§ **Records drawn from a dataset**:
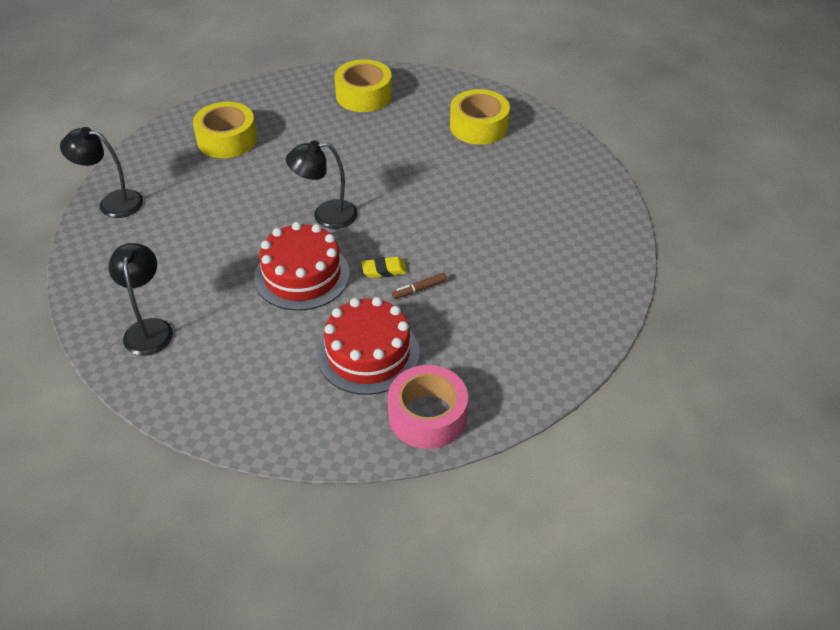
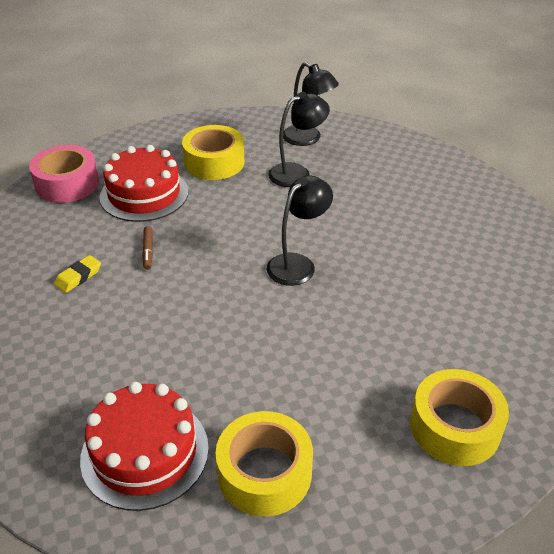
camera: 140 degrees right, 5 degrees down
(112, 203) = (468, 183): black lamp -> black lamp (297, 173)
(227, 139) = (488, 279): yellow tape -> yellow tape (214, 162)
(302, 275) = (254, 213): red cake -> red cake (145, 452)
(384, 270) = (193, 249): yellow eraser -> yellow eraser (78, 277)
(419, 289) = (148, 251): brown marker -> brown marker turned 150 degrees clockwise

§ **Task requirements**: The answer is the line holding "(227, 139) = (488, 279): yellow" and all the lines after it through the end of the records, repeated exactly.

§ **Solution to this problem**:
(227, 139) = (488, 279): yellow tape -> yellow tape (214, 162)
(302, 275) = (254, 213): red cake -> red cake (145, 452)
(384, 270) = (193, 249): yellow eraser -> yellow eraser (78, 277)
(419, 289) = (148, 251): brown marker -> brown marker turned 150 degrees clockwise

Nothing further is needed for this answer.